[Change listing data]
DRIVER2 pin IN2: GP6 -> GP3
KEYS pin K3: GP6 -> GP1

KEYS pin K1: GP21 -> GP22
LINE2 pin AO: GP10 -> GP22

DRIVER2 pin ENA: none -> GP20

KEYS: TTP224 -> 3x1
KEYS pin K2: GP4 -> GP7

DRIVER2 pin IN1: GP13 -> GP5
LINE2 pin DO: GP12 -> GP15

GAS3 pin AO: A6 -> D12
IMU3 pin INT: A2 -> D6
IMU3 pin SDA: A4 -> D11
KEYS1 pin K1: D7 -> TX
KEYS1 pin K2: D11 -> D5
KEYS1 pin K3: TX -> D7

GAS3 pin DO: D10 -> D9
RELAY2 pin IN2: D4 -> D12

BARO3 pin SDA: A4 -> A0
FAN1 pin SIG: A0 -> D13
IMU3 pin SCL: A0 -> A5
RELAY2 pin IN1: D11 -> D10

→ **Task statement**
Wherever the line holding "KEYS pin K3: GP6 -> GP1" falls in the entries above, copy exactly from it through the line holding "IMU3 pin INT: A2 -> D6", inclusive, and add nothing.

→ **Your solution**
KEYS pin K3: GP6 -> GP1

KEYS pin K1: GP21 -> GP22
LINE2 pin AO: GP10 -> GP22

DRIVER2 pin ENA: none -> GP20

KEYS: TTP224 -> 3x1
KEYS pin K2: GP4 -> GP7

DRIVER2 pin IN1: GP13 -> GP5
LINE2 pin DO: GP12 -> GP15

GAS3 pin AO: A6 -> D12
IMU3 pin INT: A2 -> D6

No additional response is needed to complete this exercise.